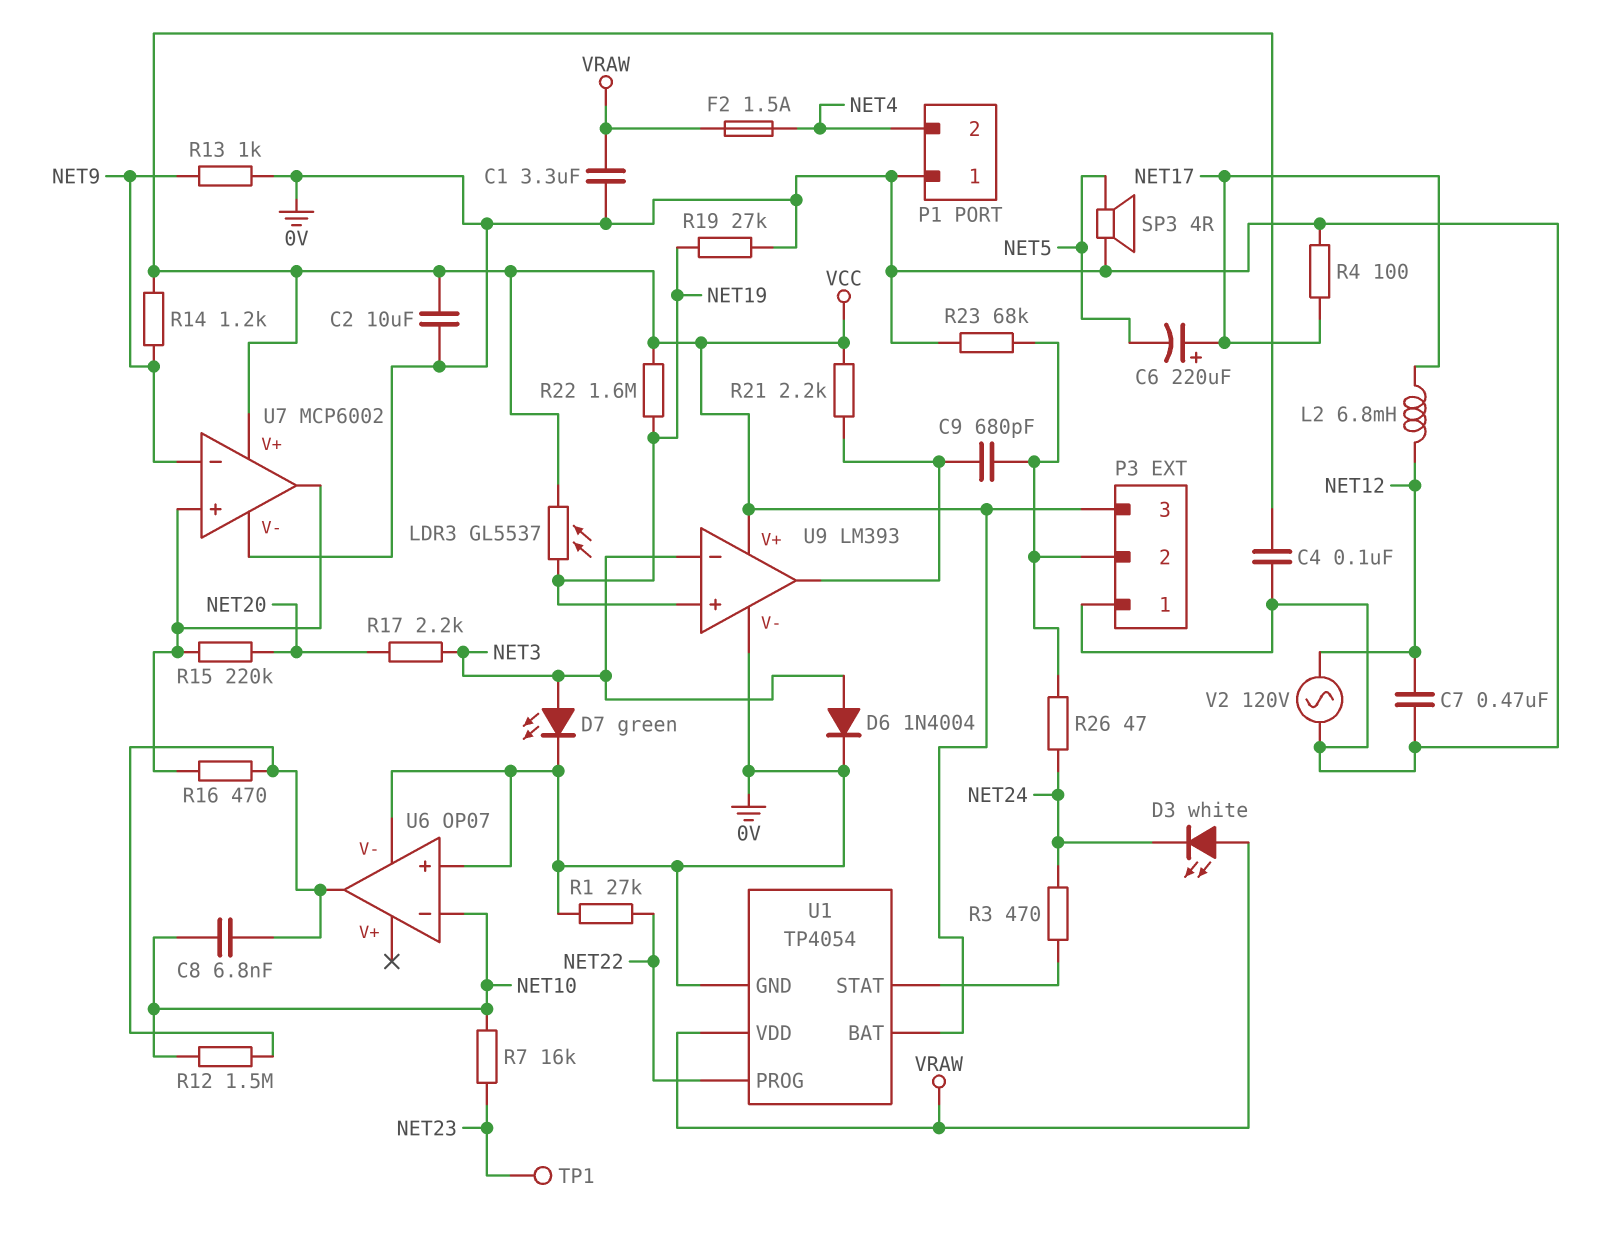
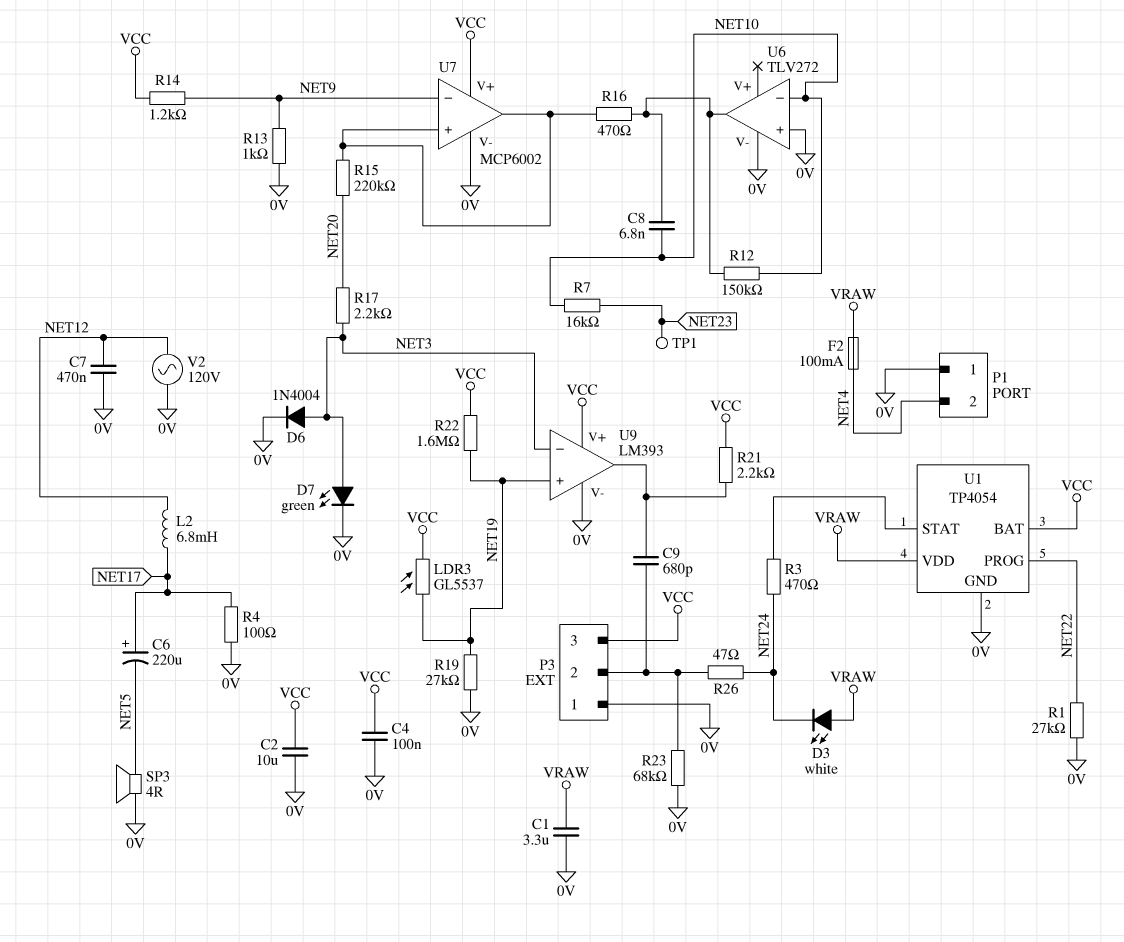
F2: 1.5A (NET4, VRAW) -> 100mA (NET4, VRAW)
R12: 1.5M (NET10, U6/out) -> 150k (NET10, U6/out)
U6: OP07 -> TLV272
┄┄┄┄┄┄┄┄┄┄
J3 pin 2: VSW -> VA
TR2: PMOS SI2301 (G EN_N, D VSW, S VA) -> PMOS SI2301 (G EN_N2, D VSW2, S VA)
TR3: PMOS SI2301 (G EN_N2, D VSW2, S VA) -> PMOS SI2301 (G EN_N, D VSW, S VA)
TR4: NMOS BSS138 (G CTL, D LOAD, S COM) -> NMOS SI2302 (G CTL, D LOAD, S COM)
┄┄┄┄┄┄┄┄┄┄
Problem requirements:
Begin at the line above that has "J3 pin 2: VSW -> VA" and stop after the line that has "TR4: NMOS BSS138", copying each line exactly and adding nothing else.

Exercise response:
J3 pin 2: VSW -> VA
TR2: PMOS SI2301 (G EN_N, D VSW, S VA) -> PMOS SI2301 (G EN_N2, D VSW2, S VA)
TR3: PMOS SI2301 (G EN_N2, D VSW2, S VA) -> PMOS SI2301 (G EN_N, D VSW, S VA)
TR4: NMOS BSS138 (G CTL, D LOAD, S COM) -> NMOS SI2302 (G CTL, D LOAD, S COM)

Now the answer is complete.